Set down every entry word for word. Omit the pictures.
**** SOURCE MATERIAL
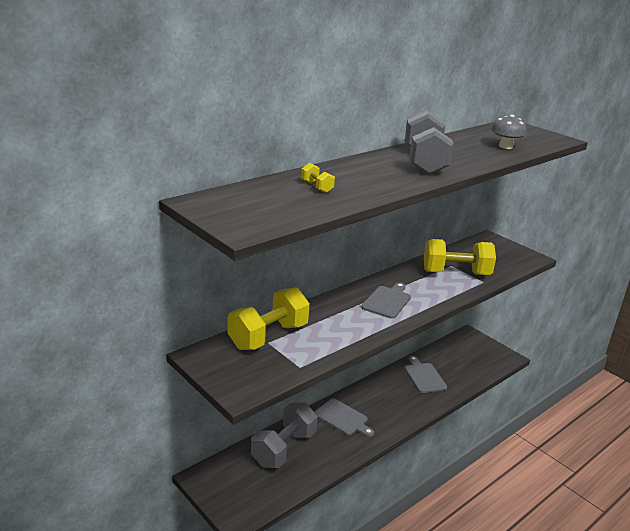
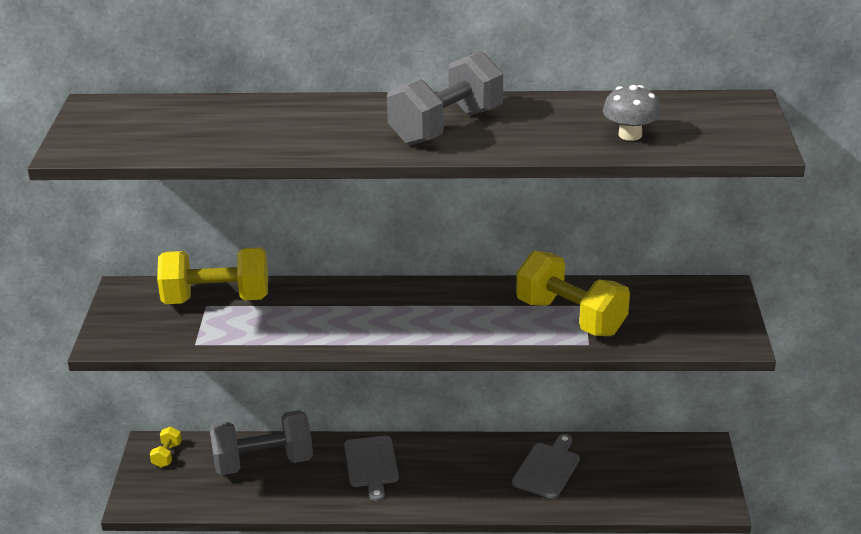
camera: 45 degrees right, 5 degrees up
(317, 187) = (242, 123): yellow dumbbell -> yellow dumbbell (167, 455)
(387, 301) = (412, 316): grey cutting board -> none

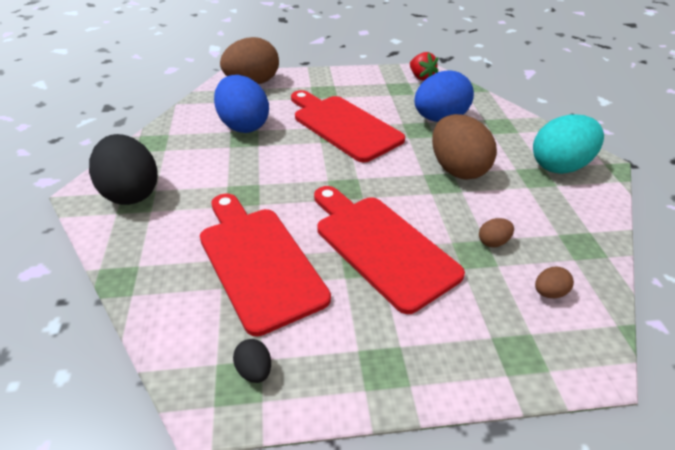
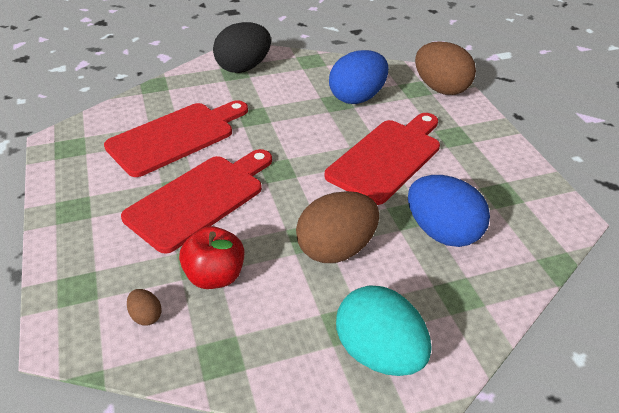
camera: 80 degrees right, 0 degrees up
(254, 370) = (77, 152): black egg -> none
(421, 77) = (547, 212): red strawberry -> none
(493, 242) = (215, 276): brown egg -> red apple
********
_TASK ANSWER_
camera: 45 degrees right, 5 degrees up
(317, 187) = (242, 123): yellow dumbbell -> yellow dumbbell (167, 455)
(387, 301) = (412, 316): grey cutting board -> none

camera: 80 degrees right, 0 degrees up
(254, 370) = (77, 152): black egg -> none
(421, 77) = (547, 212): red strawberry -> none
(493, 242) = (215, 276): brown egg -> red apple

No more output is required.